- [Required work]
Print, unchanged, the line containing "(385, 492) = (218, 304): none -> orange plane" along with all lines that follow it to the end of the listing.

- [Source data]
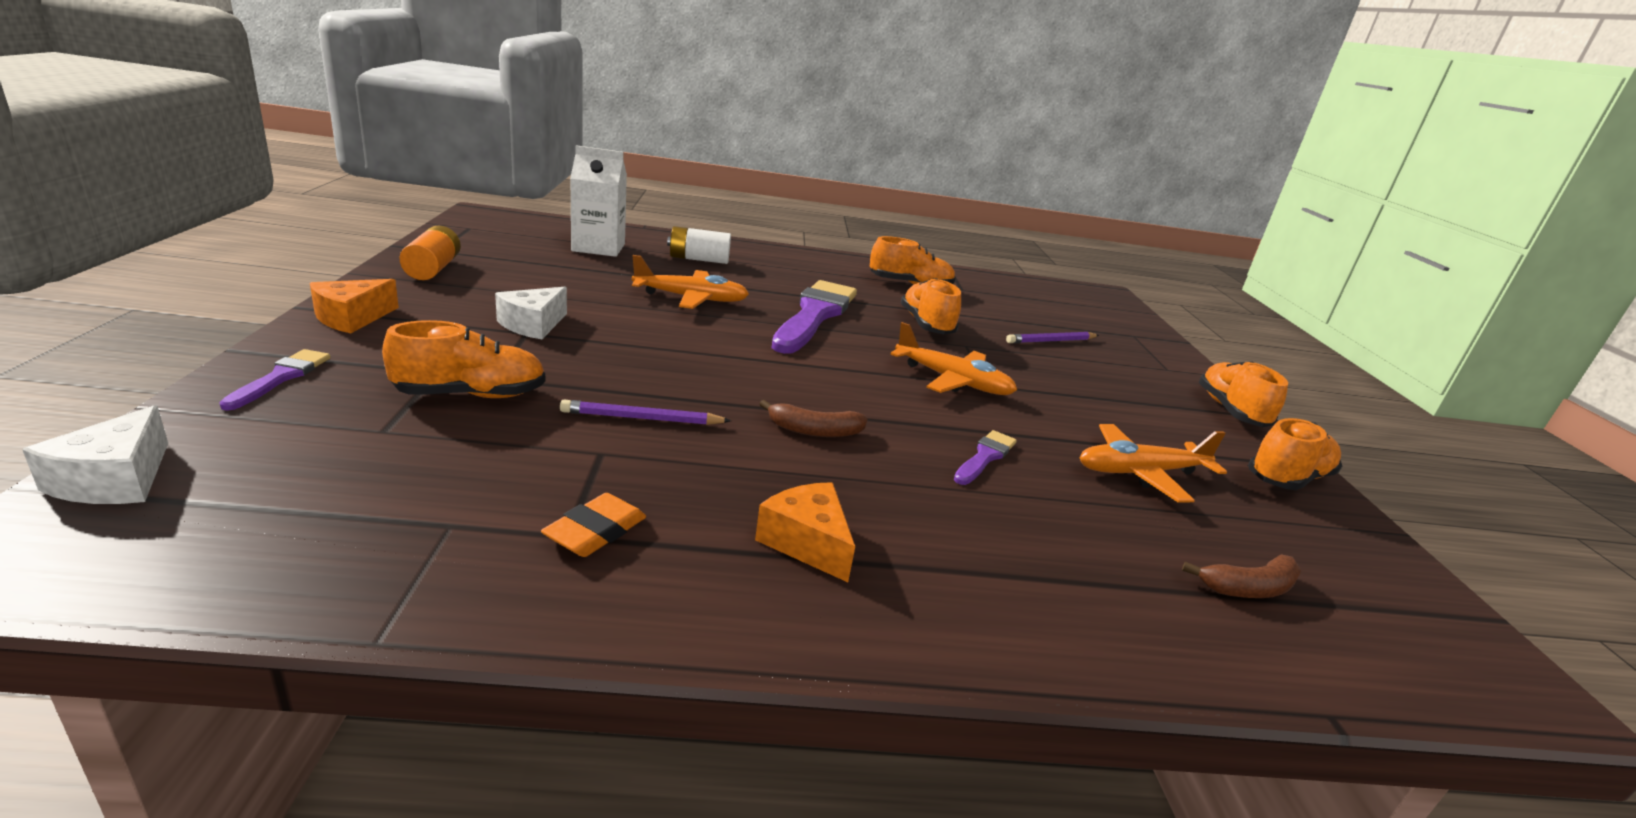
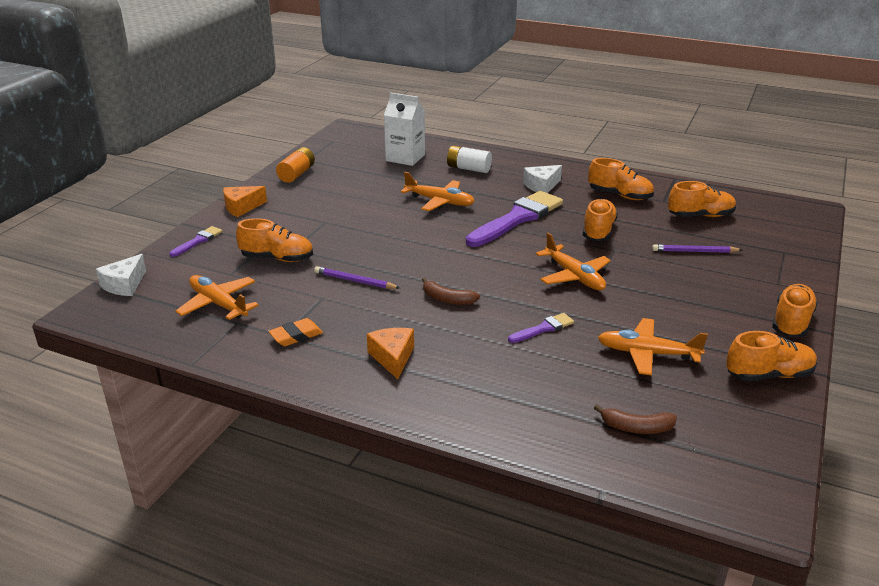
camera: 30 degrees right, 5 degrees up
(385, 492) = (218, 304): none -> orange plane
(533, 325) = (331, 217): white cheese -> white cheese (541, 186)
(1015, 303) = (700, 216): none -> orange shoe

- [Completed exercise]
(385, 492) = (218, 304): none -> orange plane
(533, 325) = (331, 217): white cheese -> white cheese (541, 186)
(1015, 303) = (700, 216): none -> orange shoe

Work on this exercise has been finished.